>>>>

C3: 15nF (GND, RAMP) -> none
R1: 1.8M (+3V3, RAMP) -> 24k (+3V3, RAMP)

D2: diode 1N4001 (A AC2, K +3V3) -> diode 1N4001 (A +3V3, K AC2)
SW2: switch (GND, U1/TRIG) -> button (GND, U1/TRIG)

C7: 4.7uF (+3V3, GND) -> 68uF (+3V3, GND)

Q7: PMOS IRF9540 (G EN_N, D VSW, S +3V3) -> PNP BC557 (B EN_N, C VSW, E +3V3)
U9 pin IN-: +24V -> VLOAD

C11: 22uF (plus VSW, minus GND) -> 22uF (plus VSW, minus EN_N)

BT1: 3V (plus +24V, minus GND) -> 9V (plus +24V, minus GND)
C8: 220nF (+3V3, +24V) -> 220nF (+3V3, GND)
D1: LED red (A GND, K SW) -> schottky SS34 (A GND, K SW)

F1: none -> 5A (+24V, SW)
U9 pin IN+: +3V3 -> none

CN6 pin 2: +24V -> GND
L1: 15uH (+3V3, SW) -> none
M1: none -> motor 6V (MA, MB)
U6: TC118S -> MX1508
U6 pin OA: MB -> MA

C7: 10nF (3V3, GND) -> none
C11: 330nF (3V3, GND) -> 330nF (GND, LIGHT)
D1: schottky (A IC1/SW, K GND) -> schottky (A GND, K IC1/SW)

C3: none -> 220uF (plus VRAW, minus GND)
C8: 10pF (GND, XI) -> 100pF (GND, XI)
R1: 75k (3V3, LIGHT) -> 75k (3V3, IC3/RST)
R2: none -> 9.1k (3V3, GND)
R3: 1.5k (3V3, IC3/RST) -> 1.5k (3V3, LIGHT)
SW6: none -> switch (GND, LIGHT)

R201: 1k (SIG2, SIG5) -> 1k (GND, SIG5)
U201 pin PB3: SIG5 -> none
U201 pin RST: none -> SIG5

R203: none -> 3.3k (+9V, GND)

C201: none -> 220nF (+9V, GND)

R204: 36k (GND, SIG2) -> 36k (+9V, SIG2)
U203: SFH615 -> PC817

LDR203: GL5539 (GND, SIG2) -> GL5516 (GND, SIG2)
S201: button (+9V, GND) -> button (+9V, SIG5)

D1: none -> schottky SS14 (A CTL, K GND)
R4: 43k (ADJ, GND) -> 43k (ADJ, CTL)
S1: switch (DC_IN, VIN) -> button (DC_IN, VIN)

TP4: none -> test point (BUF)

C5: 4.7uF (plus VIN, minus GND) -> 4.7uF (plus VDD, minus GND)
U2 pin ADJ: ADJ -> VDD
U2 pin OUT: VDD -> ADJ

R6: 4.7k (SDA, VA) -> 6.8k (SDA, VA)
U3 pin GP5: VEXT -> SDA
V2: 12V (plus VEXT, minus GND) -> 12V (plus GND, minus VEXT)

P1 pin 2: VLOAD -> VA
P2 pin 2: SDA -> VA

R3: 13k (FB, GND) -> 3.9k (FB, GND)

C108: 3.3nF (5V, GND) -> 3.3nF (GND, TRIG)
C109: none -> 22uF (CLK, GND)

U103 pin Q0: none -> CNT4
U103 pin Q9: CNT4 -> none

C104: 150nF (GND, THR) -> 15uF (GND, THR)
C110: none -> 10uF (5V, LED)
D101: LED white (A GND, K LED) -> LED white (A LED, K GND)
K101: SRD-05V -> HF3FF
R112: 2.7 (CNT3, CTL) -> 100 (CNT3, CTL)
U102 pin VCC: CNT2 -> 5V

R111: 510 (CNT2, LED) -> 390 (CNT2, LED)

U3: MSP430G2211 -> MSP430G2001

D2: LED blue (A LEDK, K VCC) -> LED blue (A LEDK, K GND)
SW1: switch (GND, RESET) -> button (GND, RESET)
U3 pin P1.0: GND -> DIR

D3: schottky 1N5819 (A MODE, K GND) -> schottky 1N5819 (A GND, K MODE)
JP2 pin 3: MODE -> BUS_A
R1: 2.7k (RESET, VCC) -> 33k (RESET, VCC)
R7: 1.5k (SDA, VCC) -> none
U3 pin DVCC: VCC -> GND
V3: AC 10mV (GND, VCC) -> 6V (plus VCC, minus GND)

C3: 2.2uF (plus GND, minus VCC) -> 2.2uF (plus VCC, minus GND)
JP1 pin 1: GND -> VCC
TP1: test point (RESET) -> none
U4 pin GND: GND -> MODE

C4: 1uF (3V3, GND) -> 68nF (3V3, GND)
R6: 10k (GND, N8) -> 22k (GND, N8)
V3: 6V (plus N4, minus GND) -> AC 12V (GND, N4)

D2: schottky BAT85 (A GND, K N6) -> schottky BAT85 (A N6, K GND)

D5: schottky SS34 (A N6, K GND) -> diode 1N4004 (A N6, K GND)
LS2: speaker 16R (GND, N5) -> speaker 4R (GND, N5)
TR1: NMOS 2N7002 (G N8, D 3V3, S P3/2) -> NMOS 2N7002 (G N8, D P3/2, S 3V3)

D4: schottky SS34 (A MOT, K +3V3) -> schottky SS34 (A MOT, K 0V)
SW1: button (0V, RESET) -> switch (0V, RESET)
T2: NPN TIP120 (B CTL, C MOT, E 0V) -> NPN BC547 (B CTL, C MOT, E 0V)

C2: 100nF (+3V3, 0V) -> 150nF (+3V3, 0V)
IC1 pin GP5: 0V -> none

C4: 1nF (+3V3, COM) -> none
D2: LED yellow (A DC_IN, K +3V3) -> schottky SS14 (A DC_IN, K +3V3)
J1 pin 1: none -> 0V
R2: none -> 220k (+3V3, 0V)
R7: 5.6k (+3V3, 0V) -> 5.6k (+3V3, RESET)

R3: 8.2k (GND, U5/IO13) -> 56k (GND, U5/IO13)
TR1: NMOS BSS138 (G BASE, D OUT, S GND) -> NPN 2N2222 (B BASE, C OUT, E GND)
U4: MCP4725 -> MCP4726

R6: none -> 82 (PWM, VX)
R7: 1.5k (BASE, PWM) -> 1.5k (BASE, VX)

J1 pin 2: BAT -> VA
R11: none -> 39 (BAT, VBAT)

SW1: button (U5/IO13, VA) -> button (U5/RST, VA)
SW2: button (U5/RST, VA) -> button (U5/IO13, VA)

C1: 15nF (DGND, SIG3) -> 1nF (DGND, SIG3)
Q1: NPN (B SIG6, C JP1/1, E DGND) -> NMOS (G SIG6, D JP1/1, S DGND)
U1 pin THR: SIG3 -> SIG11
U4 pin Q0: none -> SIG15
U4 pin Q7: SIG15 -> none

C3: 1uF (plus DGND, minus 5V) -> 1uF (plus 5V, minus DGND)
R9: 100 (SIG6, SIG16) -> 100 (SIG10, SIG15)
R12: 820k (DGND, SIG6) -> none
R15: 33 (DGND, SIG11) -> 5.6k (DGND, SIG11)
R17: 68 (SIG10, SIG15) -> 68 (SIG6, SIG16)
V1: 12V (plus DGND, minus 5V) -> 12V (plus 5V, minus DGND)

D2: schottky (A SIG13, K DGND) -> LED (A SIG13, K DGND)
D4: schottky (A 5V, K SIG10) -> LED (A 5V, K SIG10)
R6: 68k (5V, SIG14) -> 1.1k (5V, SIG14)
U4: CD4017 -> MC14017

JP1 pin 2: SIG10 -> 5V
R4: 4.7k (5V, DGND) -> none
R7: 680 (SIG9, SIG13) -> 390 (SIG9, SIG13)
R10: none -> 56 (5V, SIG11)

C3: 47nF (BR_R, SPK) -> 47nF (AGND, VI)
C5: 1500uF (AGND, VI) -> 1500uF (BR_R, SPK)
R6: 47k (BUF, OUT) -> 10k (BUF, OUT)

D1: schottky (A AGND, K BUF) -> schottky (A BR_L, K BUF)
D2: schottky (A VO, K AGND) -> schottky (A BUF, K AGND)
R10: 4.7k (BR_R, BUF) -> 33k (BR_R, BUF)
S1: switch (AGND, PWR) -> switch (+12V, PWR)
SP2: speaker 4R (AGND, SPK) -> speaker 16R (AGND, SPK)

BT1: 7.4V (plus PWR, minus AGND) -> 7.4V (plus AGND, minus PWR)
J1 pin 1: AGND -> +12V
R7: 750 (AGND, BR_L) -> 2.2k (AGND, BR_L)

<<<<

:: Action item ::
Please transcribe exactly the lines above from the line that has "D2: diode 1N4001" up to and including the line that has "U9 pin IN-: +24V -> VLOAD"; no other line belongs in the answer.

:: Expected answer ::
D2: diode 1N4001 (A AC2, K +3V3) -> diode 1N4001 (A +3V3, K AC2)
SW2: switch (GND, U1/TRIG) -> button (GND, U1/TRIG)

C7: 4.7uF (+3V3, GND) -> 68uF (+3V3, GND)

Q7: PMOS IRF9540 (G EN_N, D VSW, S +3V3) -> PNP BC557 (B EN_N, C VSW, E +3V3)
U9 pin IN-: +24V -> VLOAD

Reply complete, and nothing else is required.